◆ Instructions to follow
Print, unchanged, every line of the records below, from the line containing "Locate an element" through the final line, with both ends included.

◆ Data shown
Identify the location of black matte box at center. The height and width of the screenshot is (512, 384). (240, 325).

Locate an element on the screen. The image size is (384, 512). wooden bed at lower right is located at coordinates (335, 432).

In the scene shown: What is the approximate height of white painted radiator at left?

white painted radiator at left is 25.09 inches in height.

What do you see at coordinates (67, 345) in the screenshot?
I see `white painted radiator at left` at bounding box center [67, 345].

◆ Exercise result
Locate an element on the screen. The image size is (384, 512). wooden bed at lower right is located at coordinates (335, 432).

In the scene shown: What is the approximate height of white painted radiator at left?

white painted radiator at left is 25.09 inches in height.

What do you see at coordinates (67, 345) in the screenshot?
I see `white painted radiator at left` at bounding box center [67, 345].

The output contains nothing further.